(Multi-step shape edit data)
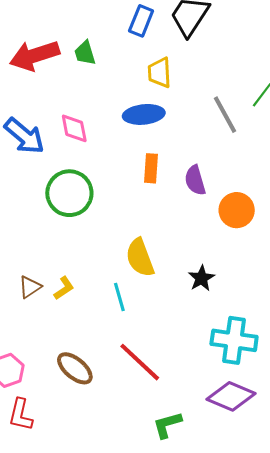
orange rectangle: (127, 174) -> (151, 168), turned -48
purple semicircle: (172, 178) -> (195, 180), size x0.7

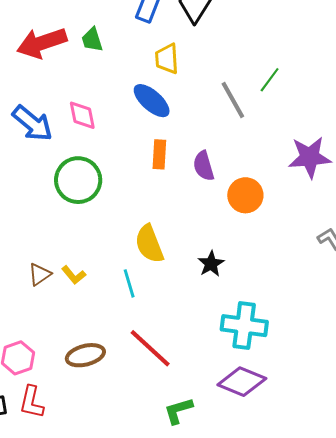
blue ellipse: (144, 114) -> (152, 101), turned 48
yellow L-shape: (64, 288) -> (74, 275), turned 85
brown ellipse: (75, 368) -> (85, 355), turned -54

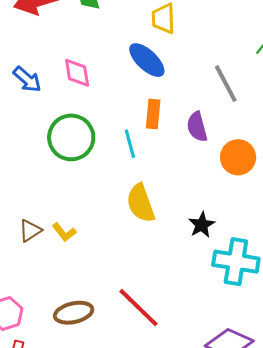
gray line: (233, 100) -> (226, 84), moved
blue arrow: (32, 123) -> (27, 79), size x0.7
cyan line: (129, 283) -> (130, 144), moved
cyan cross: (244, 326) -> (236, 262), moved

**WHAT TO DO**
Please restate, exactly as written, the line that holds "cyan line: (129, 283) -> (130, 144), moved" and all remaining lines of the data above, and only those.

**SOLUTION TO THIS PROBLEM**
cyan line: (129, 283) -> (130, 144), moved
cyan cross: (244, 326) -> (236, 262), moved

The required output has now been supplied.